## Goal of the exercise:
Should any entry hold a picture, omit that picture and copy the rest of the entry exactly.

## The data:
== Segment start ==
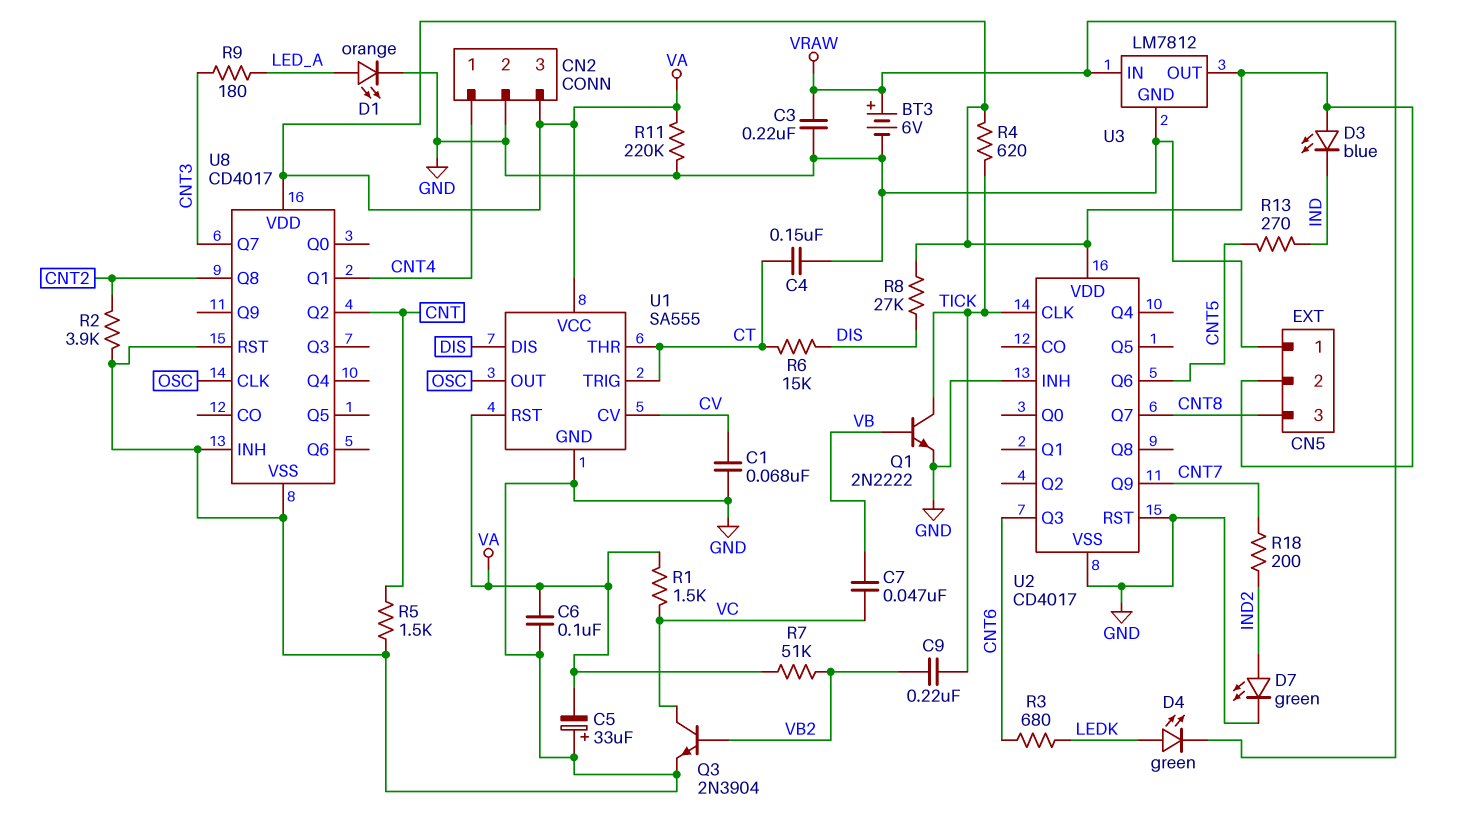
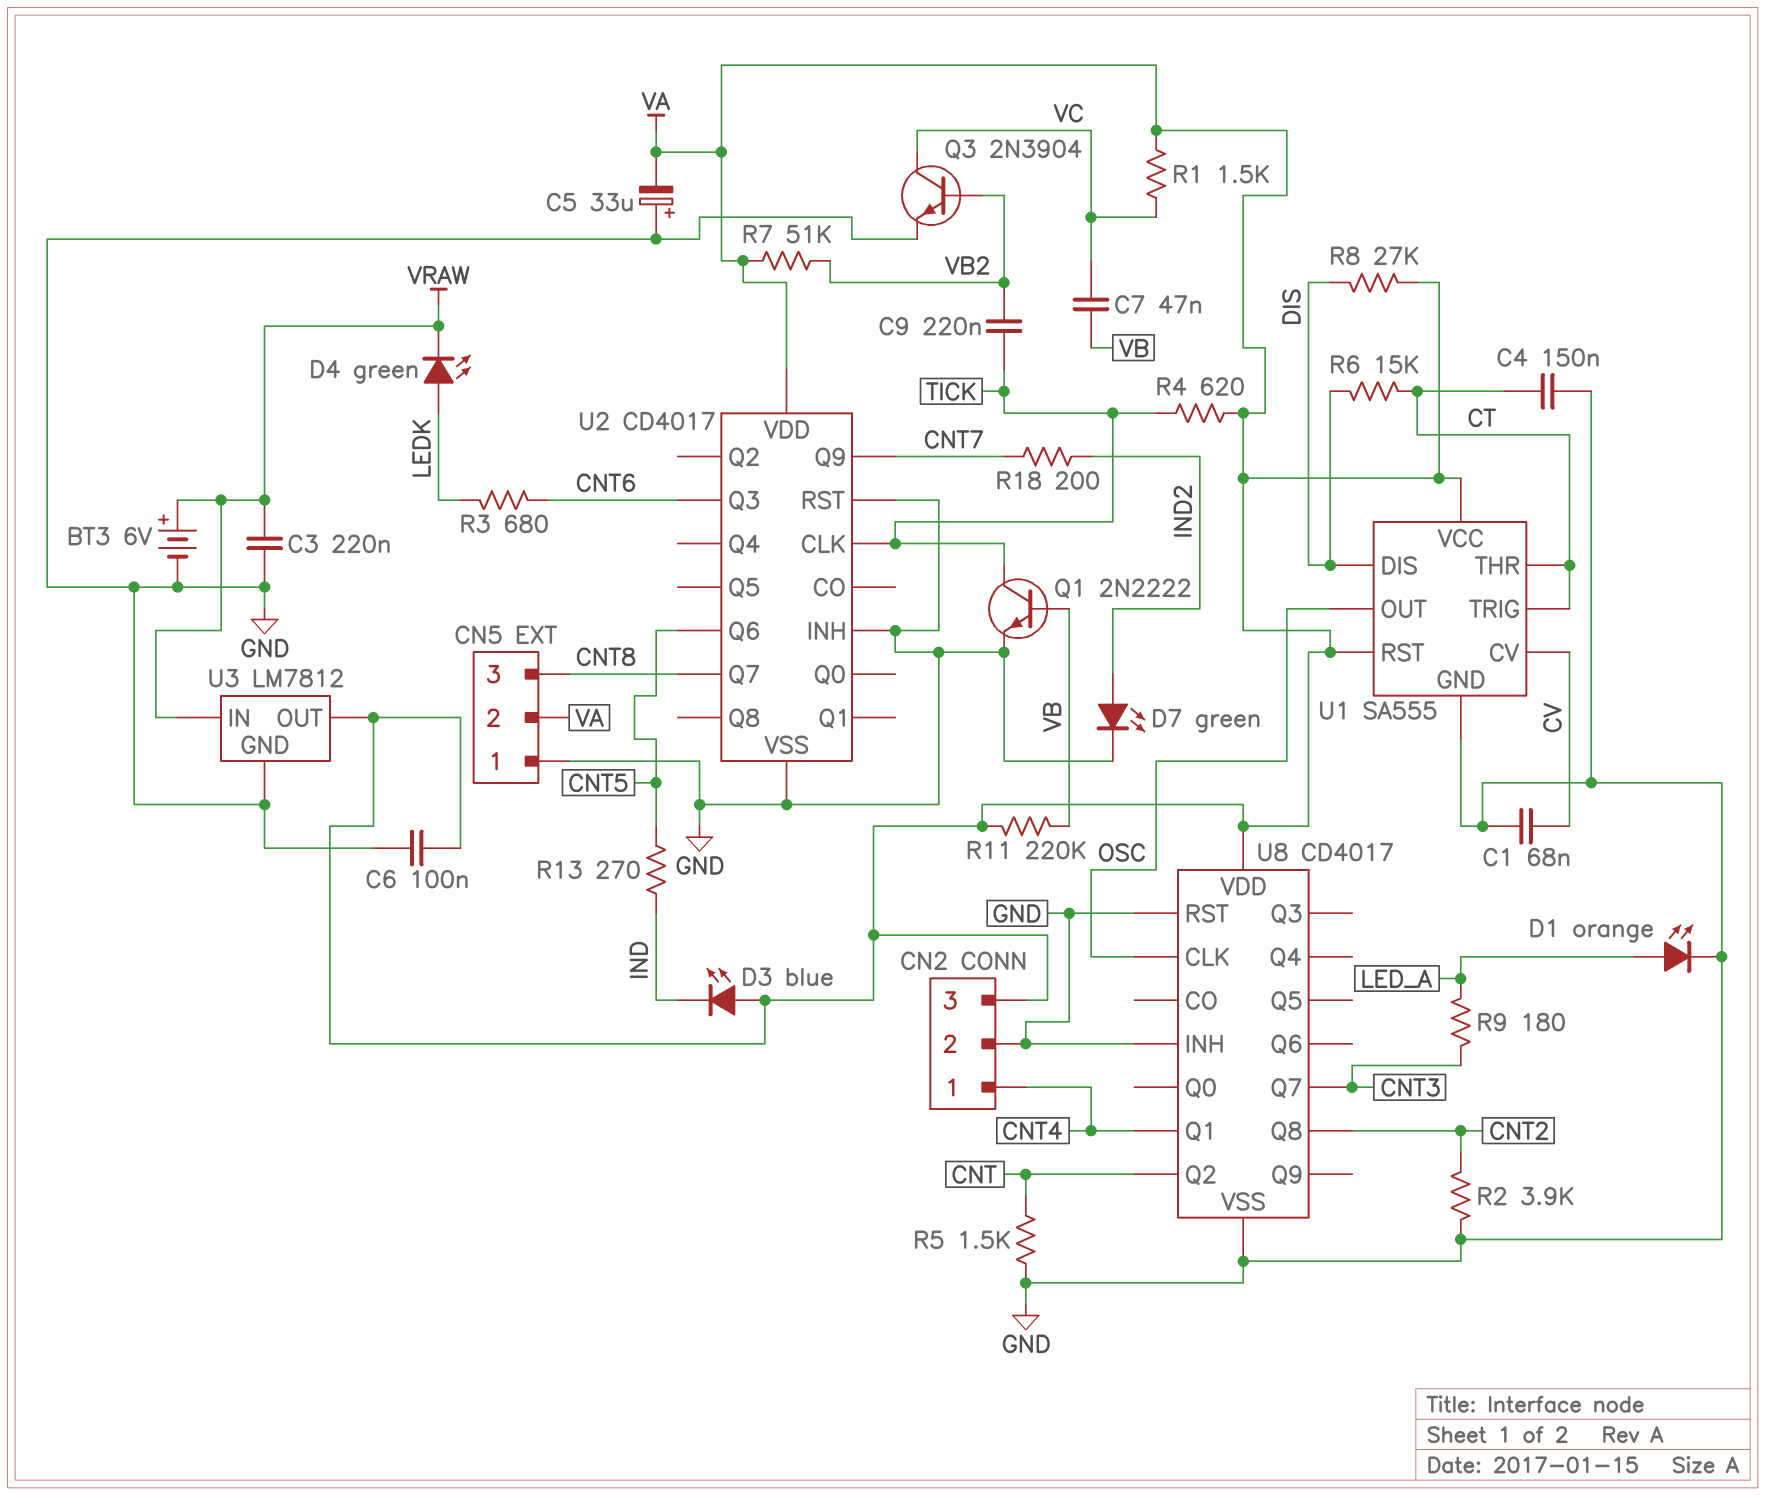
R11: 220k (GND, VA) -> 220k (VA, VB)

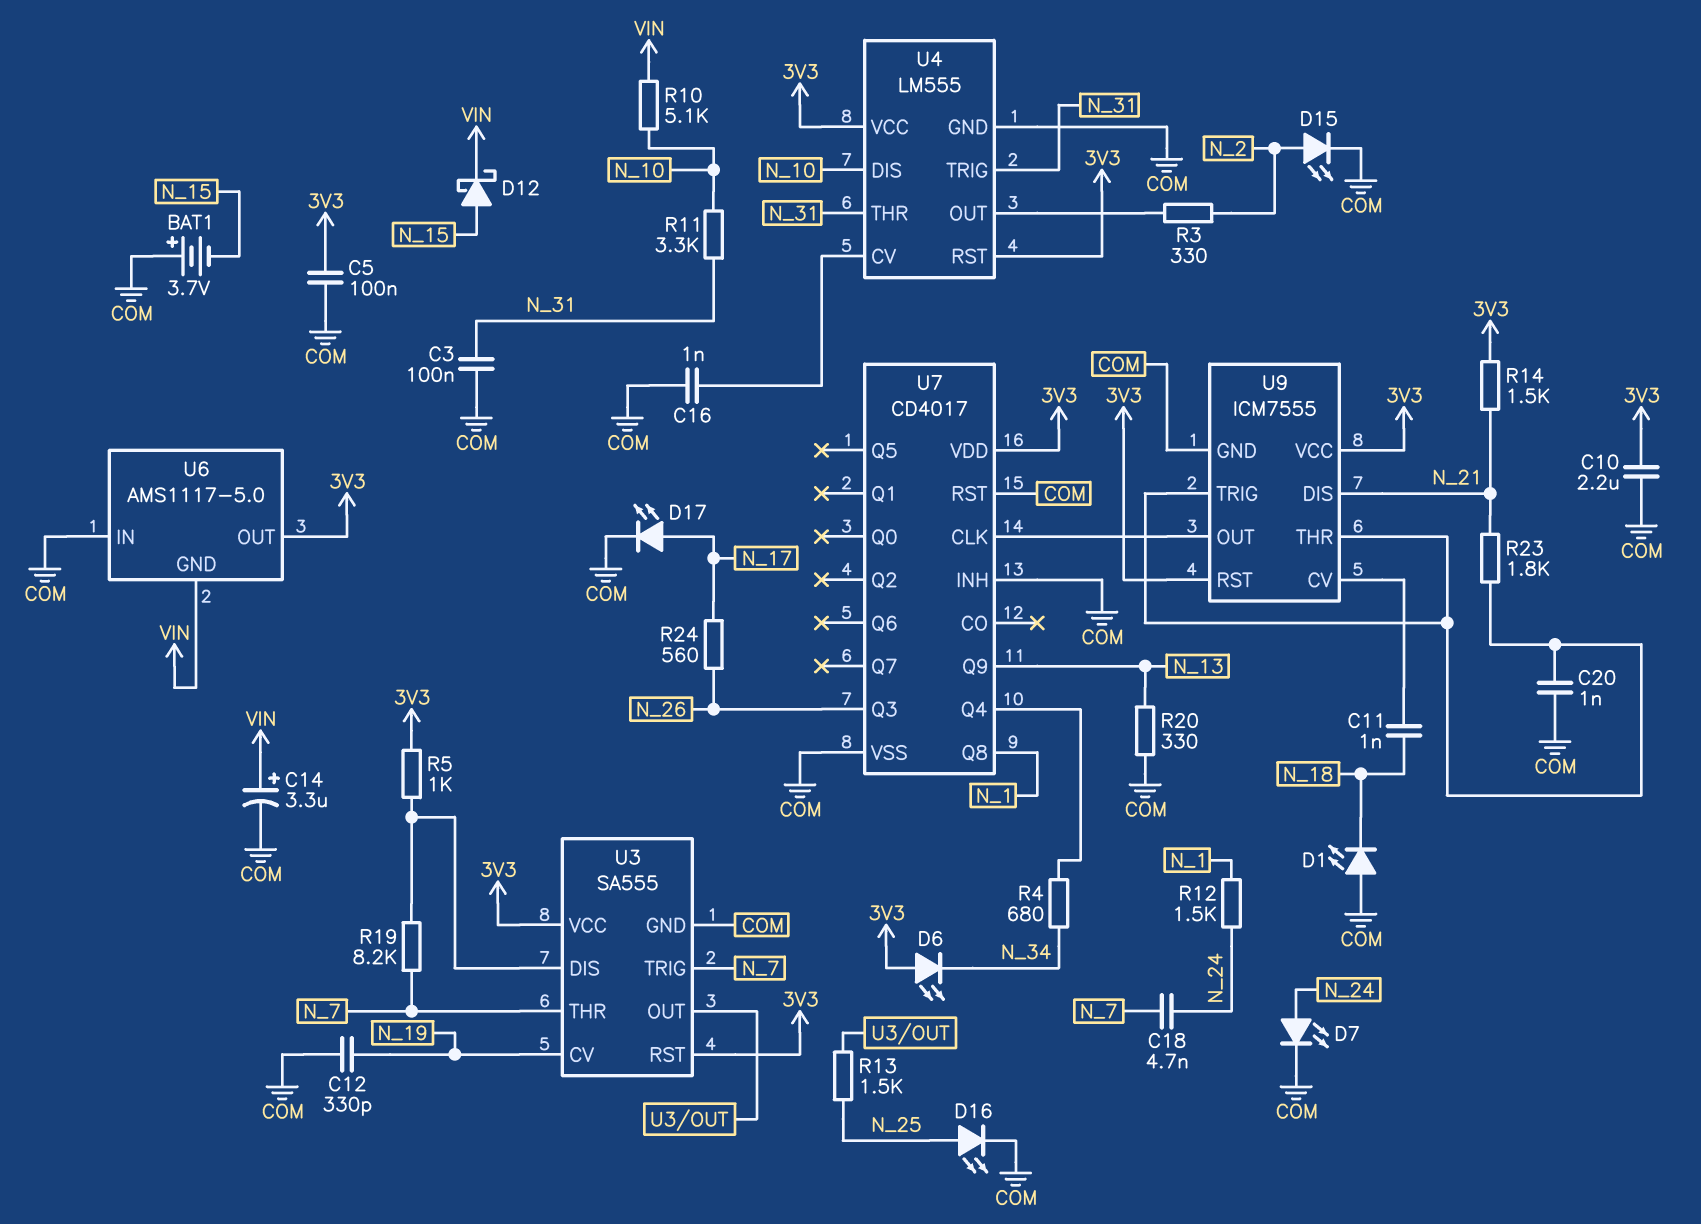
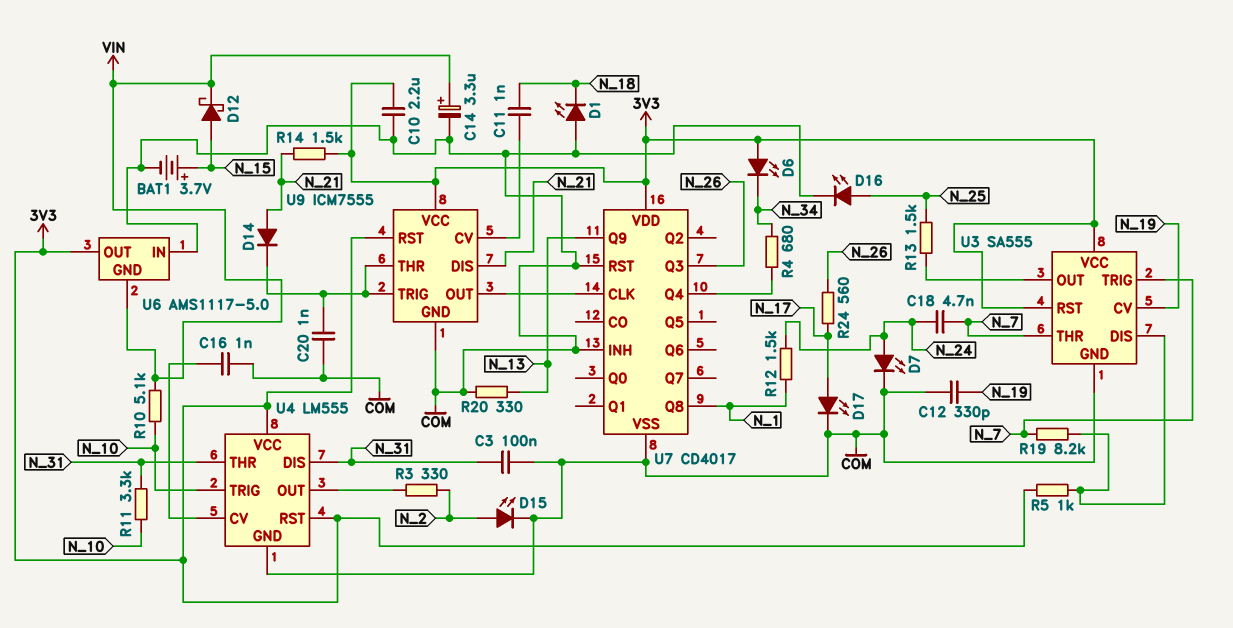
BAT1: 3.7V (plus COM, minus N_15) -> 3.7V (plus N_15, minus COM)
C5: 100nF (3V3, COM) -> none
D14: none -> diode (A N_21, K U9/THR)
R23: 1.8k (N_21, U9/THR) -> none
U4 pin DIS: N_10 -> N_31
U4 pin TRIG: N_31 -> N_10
== Segment end ==
## The completed task:
R11: 220k (GND, VA) -> 220k (VA, VB)

BAT1: 3.7V (plus COM, minus N_15) -> 3.7V (plus N_15, minus COM)
C5: 100nF (3V3, COM) -> none
D14: none -> diode (A N_21, K U9/THR)
R23: 1.8k (N_21, U9/THR) -> none
U4 pin DIS: N_10 -> N_31
U4 pin TRIG: N_31 -> N_10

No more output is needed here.